Problem statement: From the data below, return the exact lines starting at the line containing "white screwdriver [436,263,471,329]" and ending at the line containing "none -> turquoise wallet [192,169,271,206]", both included, and nothing else.

Material for this exercise:
★ ★ ★ ★ ★ ★ ★

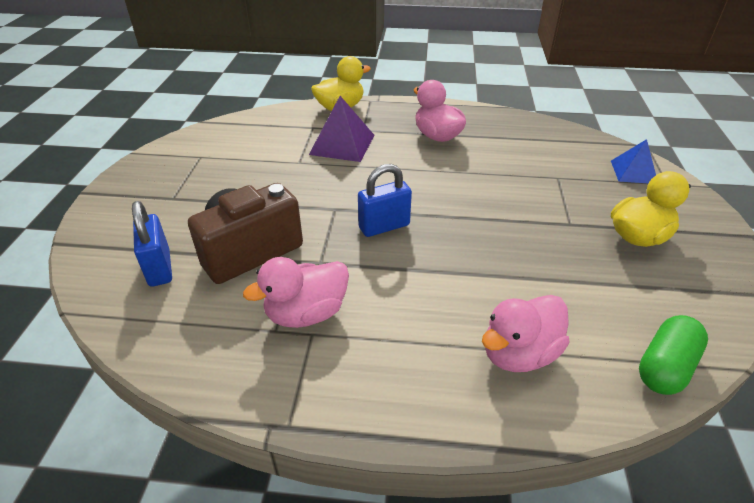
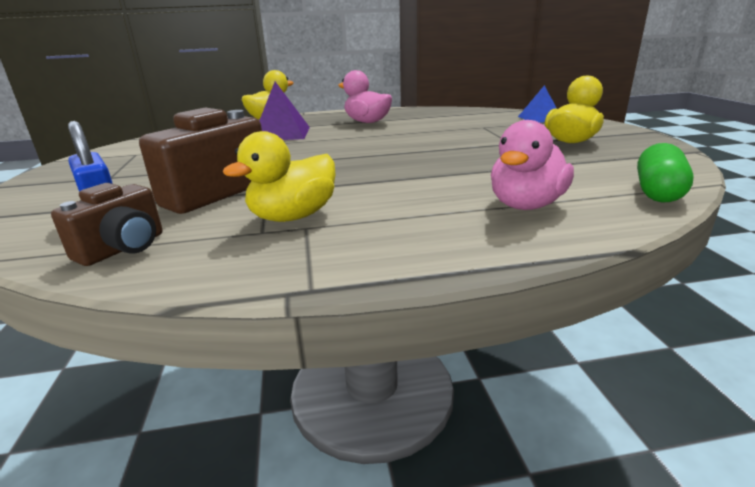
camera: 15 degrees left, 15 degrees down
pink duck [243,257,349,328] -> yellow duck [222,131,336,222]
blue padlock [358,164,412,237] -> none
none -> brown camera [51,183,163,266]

★ ★ ★ ★ ★ ★ ★

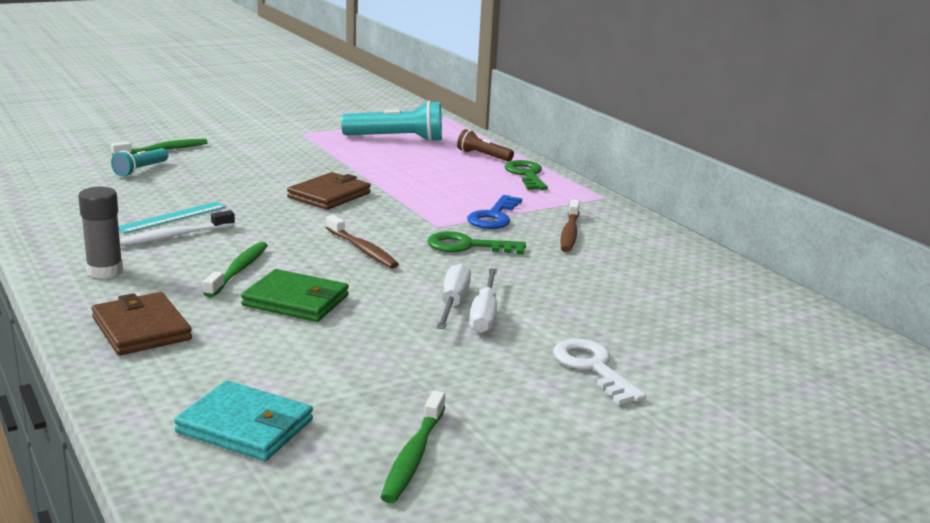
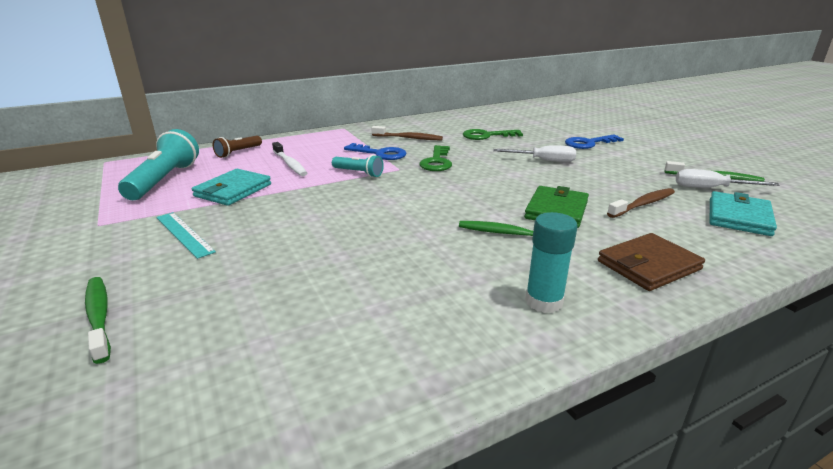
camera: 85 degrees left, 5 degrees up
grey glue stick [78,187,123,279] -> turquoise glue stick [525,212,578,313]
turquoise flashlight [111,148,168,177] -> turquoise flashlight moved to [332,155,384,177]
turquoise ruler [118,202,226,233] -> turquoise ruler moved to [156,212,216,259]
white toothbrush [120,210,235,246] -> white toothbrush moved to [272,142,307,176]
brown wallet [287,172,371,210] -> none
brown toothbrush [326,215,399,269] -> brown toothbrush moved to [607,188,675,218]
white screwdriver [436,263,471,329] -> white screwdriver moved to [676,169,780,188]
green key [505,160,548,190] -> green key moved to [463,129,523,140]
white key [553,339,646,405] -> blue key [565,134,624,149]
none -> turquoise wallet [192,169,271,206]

★ ★ ★ ★ ★ ★ ★

Written reply:
white screwdriver [436,263,471,329] -> white screwdriver moved to [676,169,780,188]
green key [505,160,548,190] -> green key moved to [463,129,523,140]
white key [553,339,646,405] -> blue key [565,134,624,149]
none -> turquoise wallet [192,169,271,206]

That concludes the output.